● **TO DO**: The reply should contain every entry below exactly as written, with no images.

● **RECORDS SHOWN**:
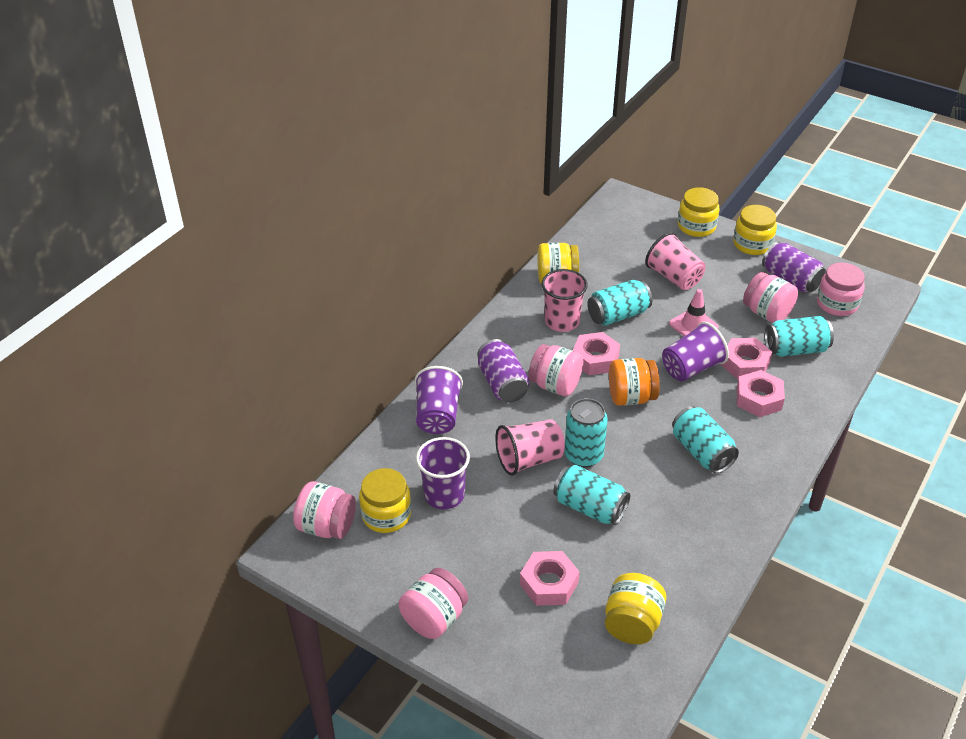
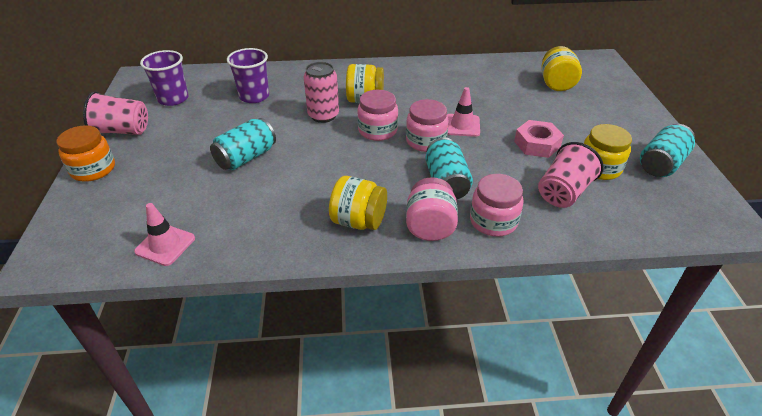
pink can: 0 -> 1
pink cup: 3 -> 2
pink jar: 5 -> 4
pink nut: 4 -> 1
pink traffic cone: 1 -> 2
purple can: 2 -> 0
purple cup: 3 -> 2
turquoise can: 5 -> 3
yellow jar: 5 -> 4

● **SOLUTION FOR THIS EXERCISE**:
pink can: 0 -> 1
pink cup: 3 -> 2
pink jar: 5 -> 4
pink nut: 4 -> 1
pink traffic cone: 1 -> 2
purple can: 2 -> 0
purple cup: 3 -> 2
turquoise can: 5 -> 3
yellow jar: 5 -> 4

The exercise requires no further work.